Task instructions: I'd like the line containing "C2: 470nF (GND, N009) -> 4.7uF (GND, N009)" and each line that follows, through the last line of the material, set down exactly as they are, and no others.

○ ○ ○ ○ ○

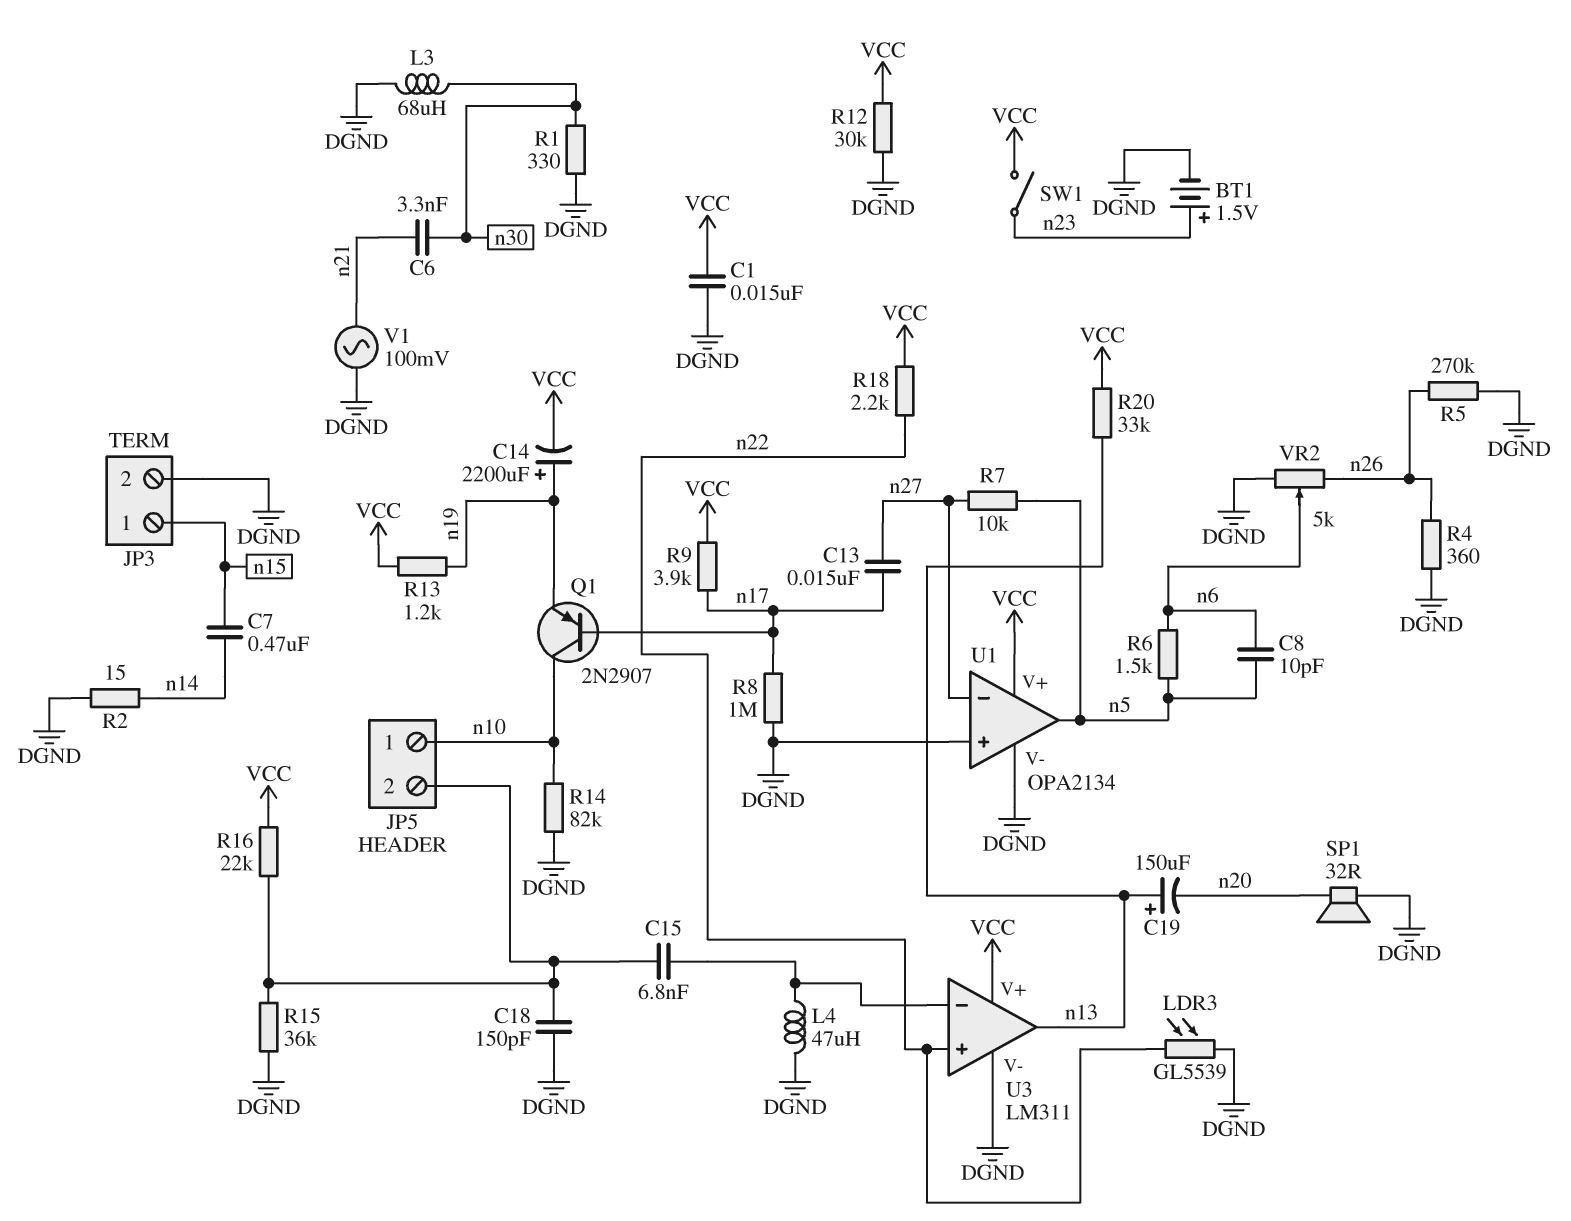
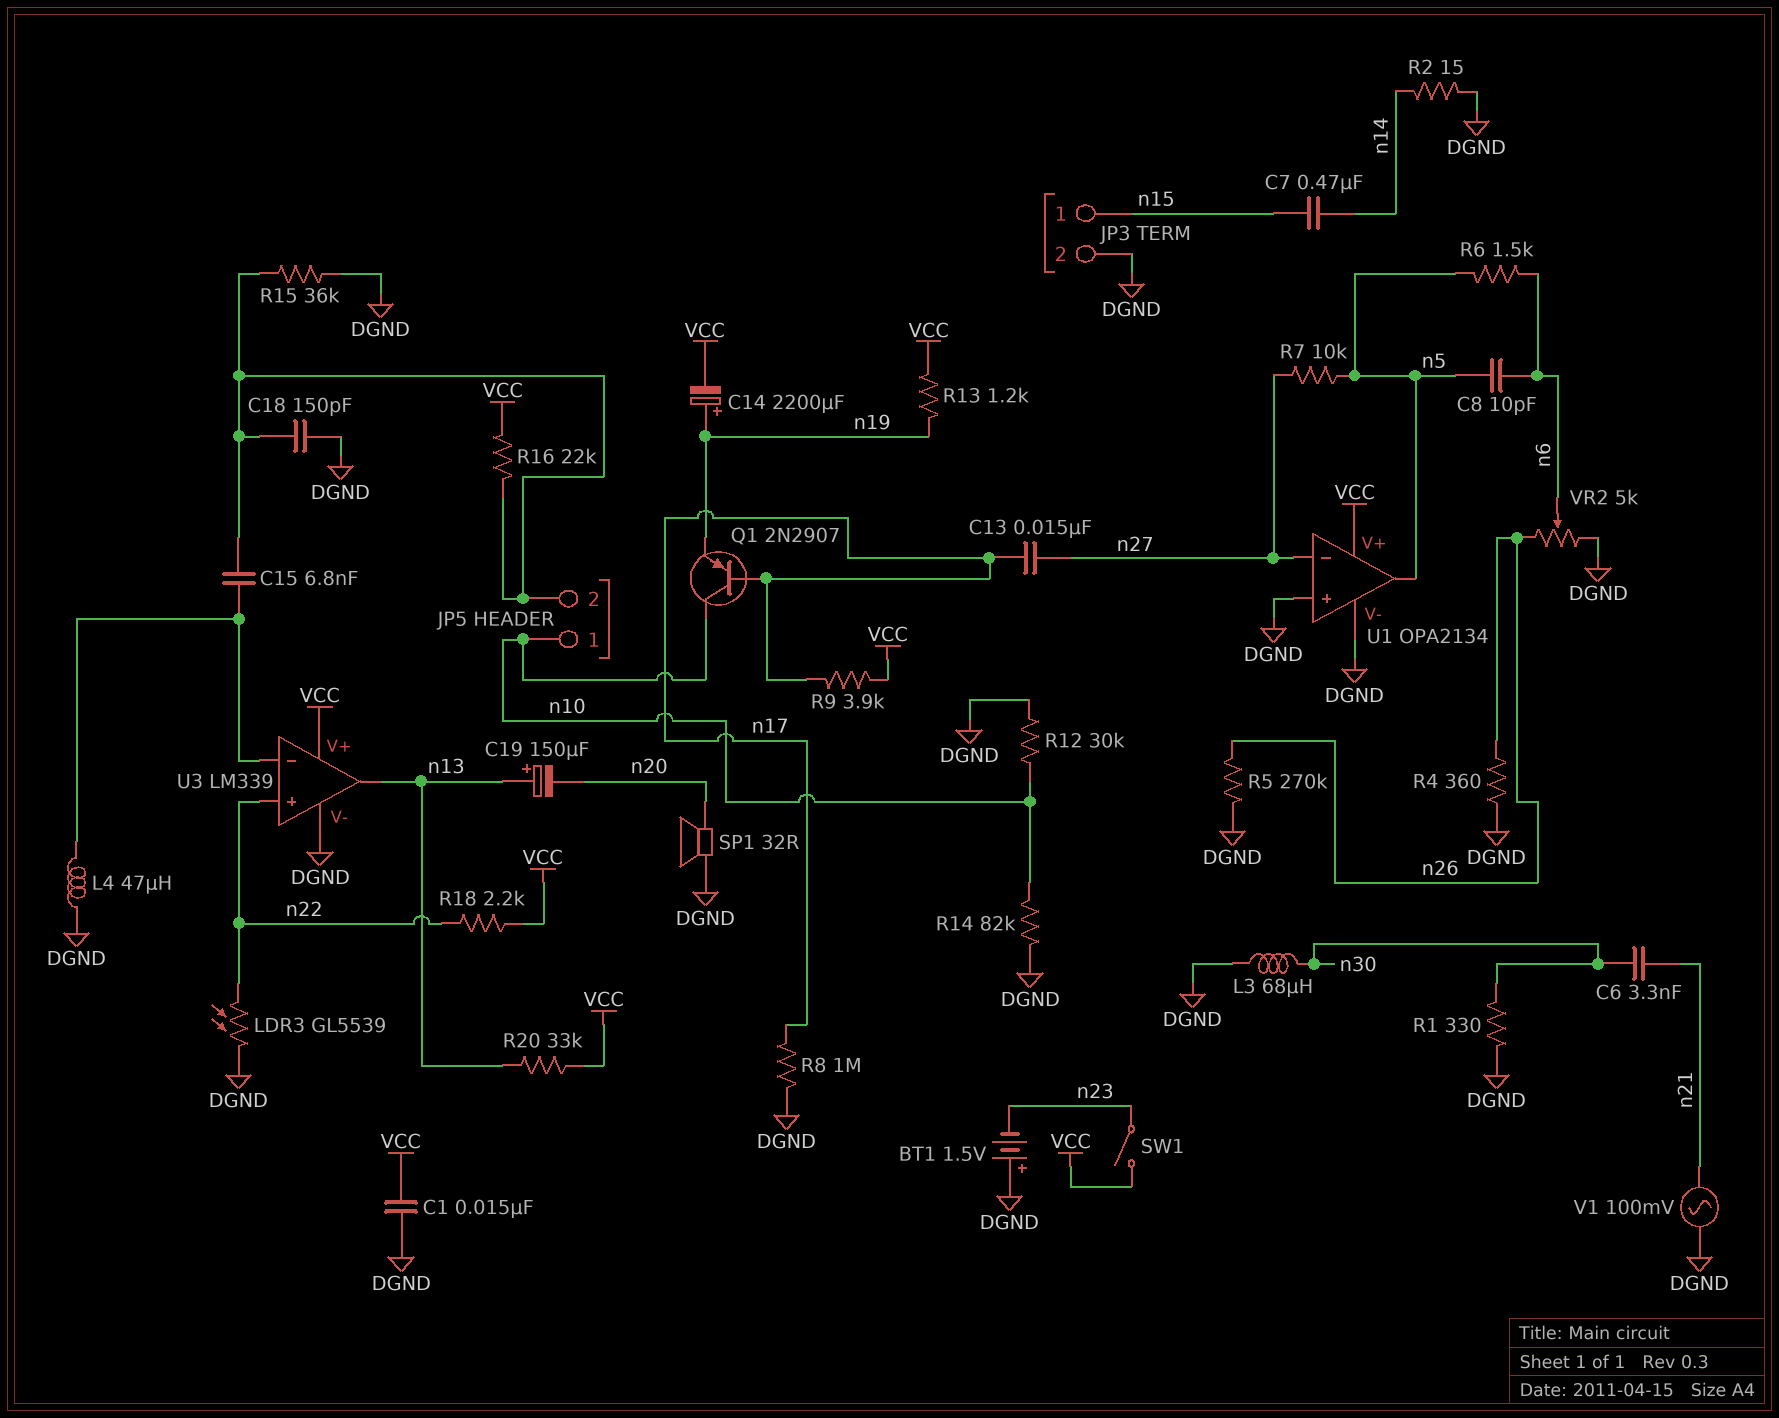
BT1: 1.5V (plus n23, minus DGND) -> 1.5V (plus DGND, minus n23)
R12: 30k (DGND, VCC) -> 30k (DGND, n10)
U3: LM311 -> LM339

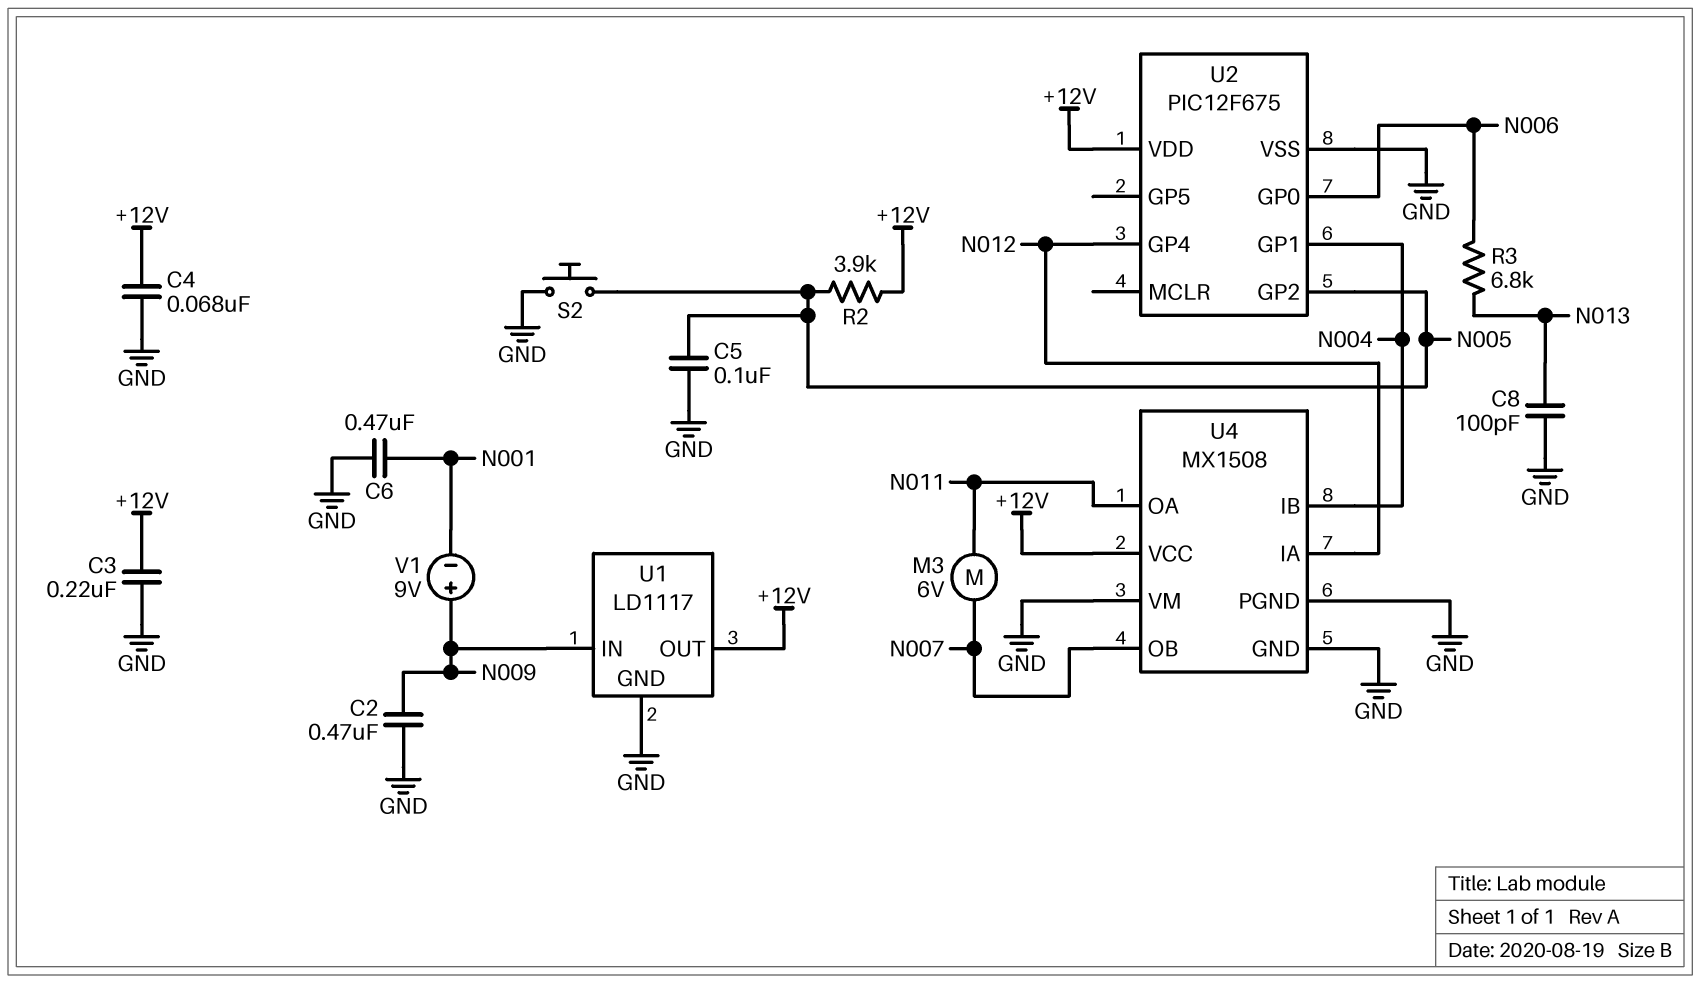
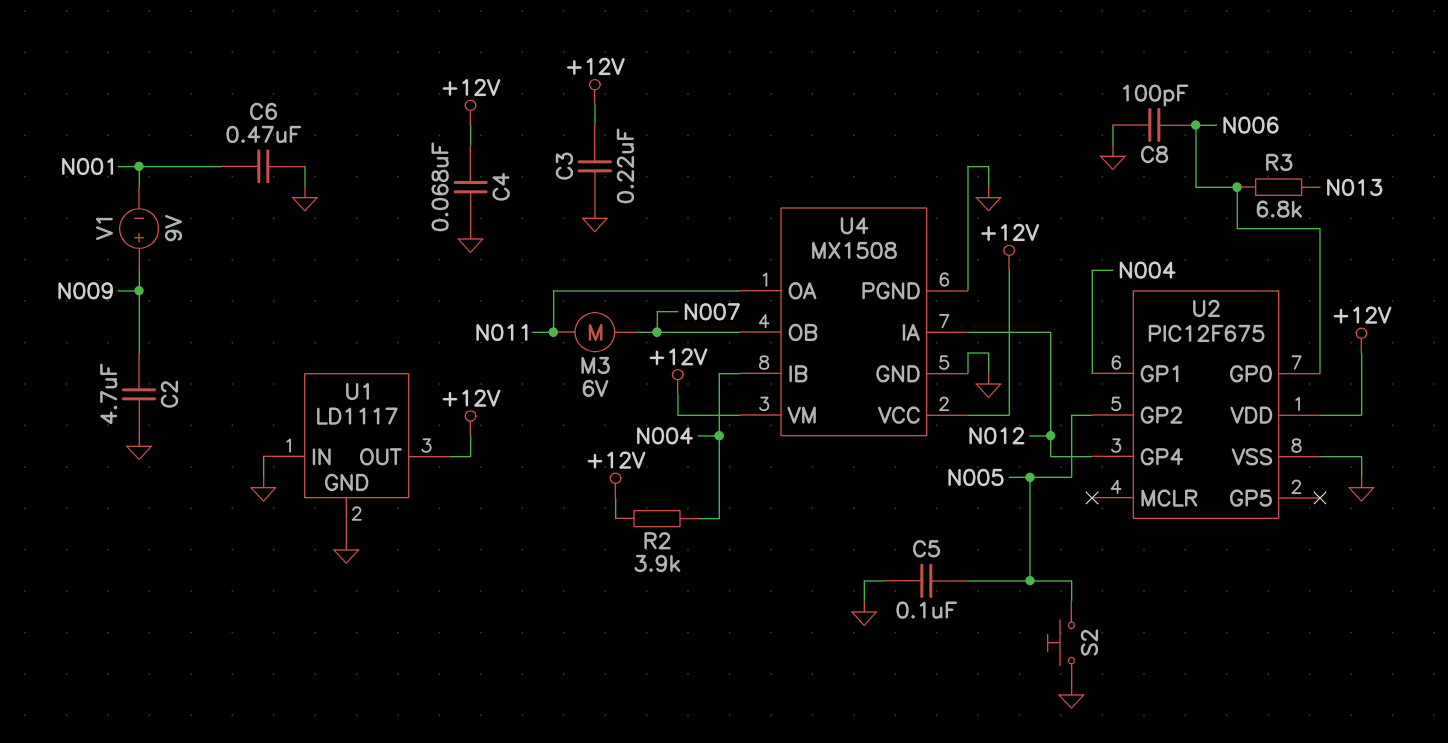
C2: 470nF (GND, N009) -> 4.7uF (GND, N009)
C8: 100pF (GND, N013) -> 100pF (GND, N006)
R2: 3.9k (+12V, N005) -> 3.9k (+12V, N004)
U1 pin IN: N009 -> GND
U4 pin VM: GND -> +12V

○ ○ ○ ○ ○

Your solution:
C2: 470nF (GND, N009) -> 4.7uF (GND, N009)
C8: 100pF (GND, N013) -> 100pF (GND, N006)
R2: 3.9k (+12V, N005) -> 3.9k (+12V, N004)
U1 pin IN: N009 -> GND
U4 pin VM: GND -> +12V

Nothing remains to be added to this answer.